━━ INFORMATION SUPPLIED

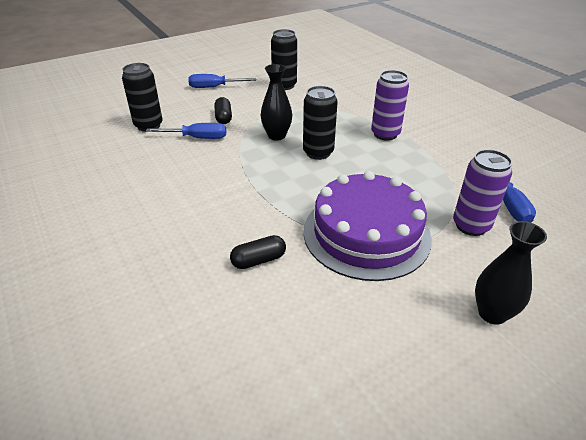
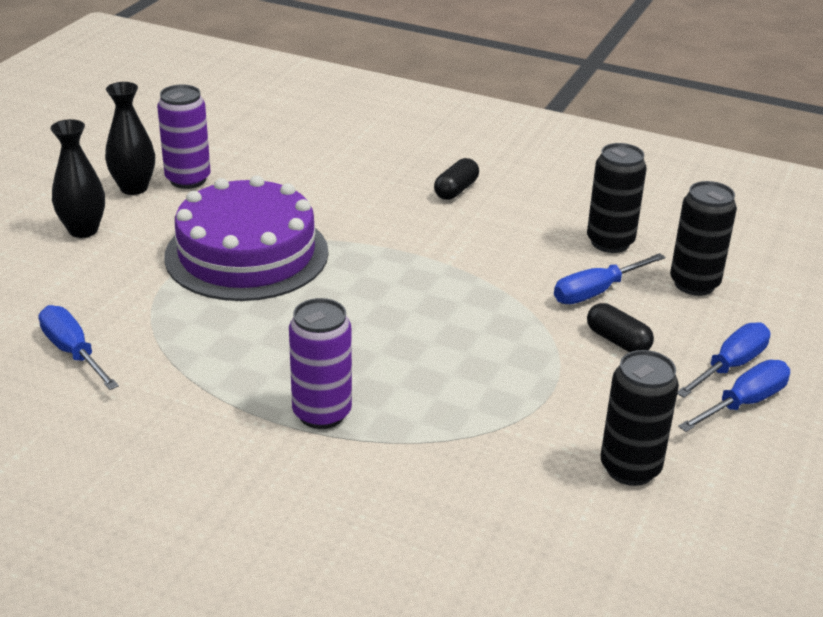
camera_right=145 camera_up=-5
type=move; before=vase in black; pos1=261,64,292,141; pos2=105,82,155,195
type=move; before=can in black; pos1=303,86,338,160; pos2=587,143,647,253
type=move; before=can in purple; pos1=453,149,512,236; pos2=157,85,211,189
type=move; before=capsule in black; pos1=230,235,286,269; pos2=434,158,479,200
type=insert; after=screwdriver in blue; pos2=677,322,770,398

━━━━

YOUR GOAL>
What you return should match, exactly, the stretch of the listing above that runs from the line with "type=move; before=capsule in" to its last line.

RESPONSE BOX>
type=move; before=capsule in black; pos1=230,235,286,269; pos2=434,158,479,200
type=insert; after=screwdriver in blue; pos2=677,322,770,398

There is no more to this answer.